§ **Task details**
Write out, word for word, every line from the one containing "cyan 1x2 brick [341,108,423,174]" through the last line of the records below, both ends included.

§ **Dataset excerpts**

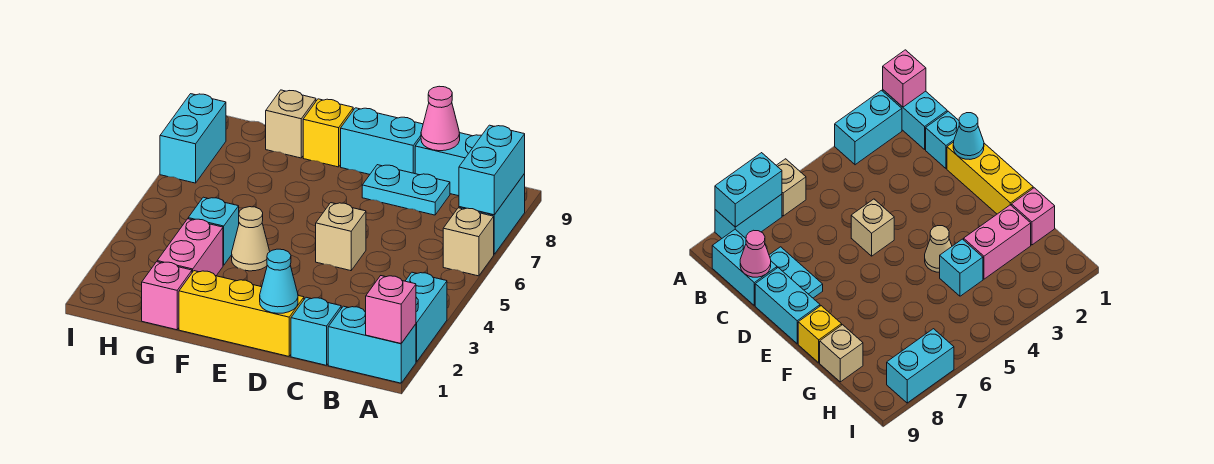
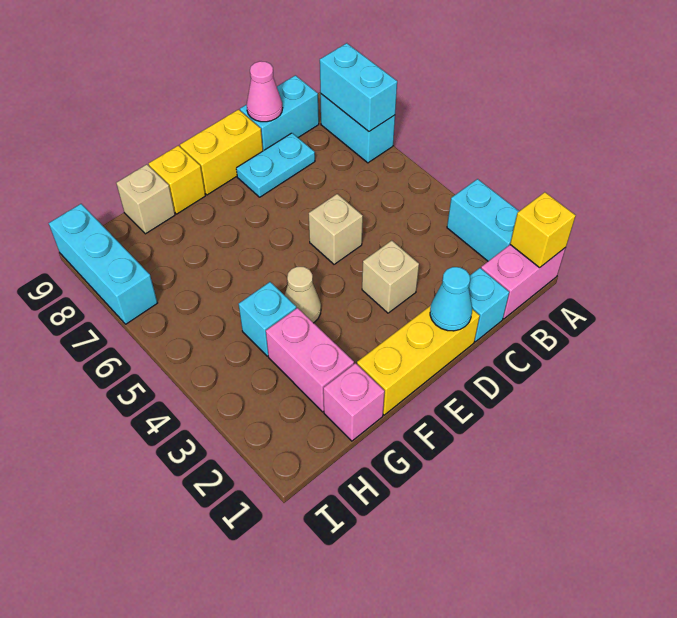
cyan 1x2 brick [328,306,416,383] -> pink 1x2 brick [481,245,566,319]
pink 1x1 brick [366,276,416,343] -> yellow 1x1 brick [510,192,576,268]
tan 1x1 brick [443,208,494,276] -> tan 1x1 brick moved to [362,240,419,313]
cyan 1x2 brick [341,108,423,174] -> yellow 1x2 brick [180,110,263,195]
cyan 1x2 brick [160,94,226,183] -> cyan 1x3 brick [49,204,157,324]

§ **Response**
cyan 1x2 brick [341,108,423,174] -> yellow 1x2 brick [180,110,263,195]
cyan 1x2 brick [160,94,226,183] -> cyan 1x3 brick [49,204,157,324]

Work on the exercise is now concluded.